%%
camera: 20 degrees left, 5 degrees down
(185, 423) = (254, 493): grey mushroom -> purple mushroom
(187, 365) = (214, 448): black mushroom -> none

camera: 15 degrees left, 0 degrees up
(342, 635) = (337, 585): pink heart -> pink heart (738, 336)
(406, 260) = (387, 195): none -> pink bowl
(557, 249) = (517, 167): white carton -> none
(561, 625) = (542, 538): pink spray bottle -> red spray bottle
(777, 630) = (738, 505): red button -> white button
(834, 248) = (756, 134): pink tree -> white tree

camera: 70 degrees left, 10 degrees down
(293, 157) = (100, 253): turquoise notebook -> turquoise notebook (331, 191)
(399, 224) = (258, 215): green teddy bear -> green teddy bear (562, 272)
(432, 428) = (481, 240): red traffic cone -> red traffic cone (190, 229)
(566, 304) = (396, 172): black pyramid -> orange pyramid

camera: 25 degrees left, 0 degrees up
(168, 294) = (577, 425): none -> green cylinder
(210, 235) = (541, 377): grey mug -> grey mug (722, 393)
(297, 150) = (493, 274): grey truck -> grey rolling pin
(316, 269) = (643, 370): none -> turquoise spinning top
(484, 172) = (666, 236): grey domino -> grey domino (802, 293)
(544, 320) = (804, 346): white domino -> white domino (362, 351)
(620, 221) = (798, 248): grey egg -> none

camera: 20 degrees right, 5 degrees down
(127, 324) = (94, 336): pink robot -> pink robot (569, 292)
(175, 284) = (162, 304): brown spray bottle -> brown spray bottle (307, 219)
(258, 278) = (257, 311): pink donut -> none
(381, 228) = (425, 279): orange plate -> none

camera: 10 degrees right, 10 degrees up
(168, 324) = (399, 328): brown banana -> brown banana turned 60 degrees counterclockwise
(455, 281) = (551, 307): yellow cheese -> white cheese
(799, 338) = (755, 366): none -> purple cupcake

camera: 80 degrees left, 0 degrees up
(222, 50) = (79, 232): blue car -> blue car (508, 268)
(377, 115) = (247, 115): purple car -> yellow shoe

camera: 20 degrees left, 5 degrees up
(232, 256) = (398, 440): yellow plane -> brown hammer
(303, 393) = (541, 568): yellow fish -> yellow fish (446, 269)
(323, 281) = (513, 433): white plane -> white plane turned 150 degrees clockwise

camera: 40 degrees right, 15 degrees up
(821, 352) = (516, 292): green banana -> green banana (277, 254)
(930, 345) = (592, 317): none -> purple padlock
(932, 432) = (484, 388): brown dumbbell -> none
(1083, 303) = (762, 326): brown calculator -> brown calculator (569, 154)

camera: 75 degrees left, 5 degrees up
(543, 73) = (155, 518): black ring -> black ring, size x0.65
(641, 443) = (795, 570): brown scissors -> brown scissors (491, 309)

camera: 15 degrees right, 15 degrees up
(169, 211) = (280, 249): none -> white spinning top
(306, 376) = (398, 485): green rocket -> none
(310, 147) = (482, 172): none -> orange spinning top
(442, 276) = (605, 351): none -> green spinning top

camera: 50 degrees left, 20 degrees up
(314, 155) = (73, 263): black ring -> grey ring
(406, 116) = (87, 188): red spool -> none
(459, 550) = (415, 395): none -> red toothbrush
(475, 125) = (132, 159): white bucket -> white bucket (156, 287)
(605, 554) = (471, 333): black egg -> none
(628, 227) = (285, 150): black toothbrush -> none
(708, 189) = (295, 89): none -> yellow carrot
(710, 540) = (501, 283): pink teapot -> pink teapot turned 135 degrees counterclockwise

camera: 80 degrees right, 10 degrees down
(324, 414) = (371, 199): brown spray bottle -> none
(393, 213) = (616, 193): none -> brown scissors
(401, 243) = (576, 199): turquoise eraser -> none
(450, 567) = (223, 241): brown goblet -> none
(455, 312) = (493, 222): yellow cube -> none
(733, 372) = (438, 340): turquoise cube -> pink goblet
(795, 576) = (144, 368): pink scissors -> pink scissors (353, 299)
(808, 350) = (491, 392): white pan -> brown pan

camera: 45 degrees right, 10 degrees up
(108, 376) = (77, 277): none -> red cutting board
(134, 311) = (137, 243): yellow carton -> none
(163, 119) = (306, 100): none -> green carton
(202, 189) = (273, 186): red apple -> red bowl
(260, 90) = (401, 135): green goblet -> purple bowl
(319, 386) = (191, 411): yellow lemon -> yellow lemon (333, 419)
%%
> [Instructions to follow]: Print the listing in full, exactly as given.

> [Written reply]:
camera: 20 degrees left, 5 degrees down
(185, 423) = (254, 493): grey mushroom -> purple mushroom
(187, 365) = (214, 448): black mushroom -> none

camera: 15 degrees left, 0 degrees up
(342, 635) = (337, 585): pink heart -> pink heart (738, 336)
(406, 260) = (387, 195): none -> pink bowl
(557, 249) = (517, 167): white carton -> none
(561, 625) = (542, 538): pink spray bottle -> red spray bottle
(777, 630) = (738, 505): red button -> white button
(834, 248) = (756, 134): pink tree -> white tree

camera: 70 degrees left, 10 degrees down
(293, 157) = (100, 253): turquoise notebook -> turquoise notebook (331, 191)
(399, 224) = (258, 215): green teddy bear -> green teddy bear (562, 272)
(432, 428) = (481, 240): red traffic cone -> red traffic cone (190, 229)
(566, 304) = (396, 172): black pyramid -> orange pyramid

camera: 25 degrees left, 0 degrees up
(168, 294) = (577, 425): none -> green cylinder
(210, 235) = (541, 377): grey mug -> grey mug (722, 393)
(297, 150) = (493, 274): grey truck -> grey rolling pin
(316, 269) = (643, 370): none -> turquoise spinning top
(484, 172) = (666, 236): grey domino -> grey domino (802, 293)
(544, 320) = (804, 346): white domino -> white domino (362, 351)
(620, 221) = (798, 248): grey egg -> none

camera: 20 degrees right, 5 degrees down
(127, 324) = (94, 336): pink robot -> pink robot (569, 292)
(175, 284) = (162, 304): brown spray bottle -> brown spray bottle (307, 219)
(258, 278) = (257, 311): pink donut -> none
(381, 228) = (425, 279): orange plate -> none

camera: 10 degrees right, 10 degrees up
(168, 324) = (399, 328): brown banana -> brown banana turned 60 degrees counterclockwise
(455, 281) = (551, 307): yellow cheese -> white cheese
(799, 338) = (755, 366): none -> purple cupcake

camera: 80 degrees left, 0 degrees up
(222, 50) = (79, 232): blue car -> blue car (508, 268)
(377, 115) = (247, 115): purple car -> yellow shoe

camera: 20 degrees left, 5 degrees up
(232, 256) = (398, 440): yellow plane -> brown hammer
(303, 393) = (541, 568): yellow fish -> yellow fish (446, 269)
(323, 281) = (513, 433): white plane -> white plane turned 150 degrees clockwise

camera: 40 degrees right, 15 degrees up
(821, 352) = (516, 292): green banana -> green banana (277, 254)
(930, 345) = (592, 317): none -> purple padlock
(932, 432) = (484, 388): brown dumbbell -> none
(1083, 303) = (762, 326): brown calculator -> brown calculator (569, 154)

camera: 75 degrees left, 5 degrees up
(543, 73) = (155, 518): black ring -> black ring, size x0.65
(641, 443) = (795, 570): brown scissors -> brown scissors (491, 309)

camera: 15 degrees right, 15 degrees up
(169, 211) = (280, 249): none -> white spinning top
(306, 376) = (398, 485): green rocket -> none
(310, 147) = (482, 172): none -> orange spinning top
(442, 276) = (605, 351): none -> green spinning top

camera: 50 degrees left, 20 degrees up
(314, 155) = (73, 263): black ring -> grey ring
(406, 116) = (87, 188): red spool -> none
(459, 550) = (415, 395): none -> red toothbrush
(475, 125) = (132, 159): white bucket -> white bucket (156, 287)
(605, 554) = (471, 333): black egg -> none
(628, 227) = (285, 150): black toothbrush -> none
(708, 189) = (295, 89): none -> yellow carrot
(710, 540) = (501, 283): pink teapot -> pink teapot turned 135 degrees counterclockwise

camera: 80 degrees right, 10 degrees down
(324, 414) = (371, 199): brown spray bottle -> none
(393, 213) = (616, 193): none -> brown scissors
(401, 243) = (576, 199): turquoise eraser -> none
(450, 567) = (223, 241): brown goblet -> none
(455, 312) = (493, 222): yellow cube -> none
(733, 372) = (438, 340): turquoise cube -> pink goblet
(795, 576) = (144, 368): pink scissors -> pink scissors (353, 299)
(808, 350) = (491, 392): white pan -> brown pan

camera: 45 degrees right, 10 degrees up
(108, 376) = (77, 277): none -> red cutting board
(134, 311) = (137, 243): yellow carton -> none
(163, 119) = (306, 100): none -> green carton
(202, 189) = (273, 186): red apple -> red bowl
(260, 90) = (401, 135): green goblet -> purple bowl
(319, 386) = (191, 411): yellow lemon -> yellow lemon (333, 419)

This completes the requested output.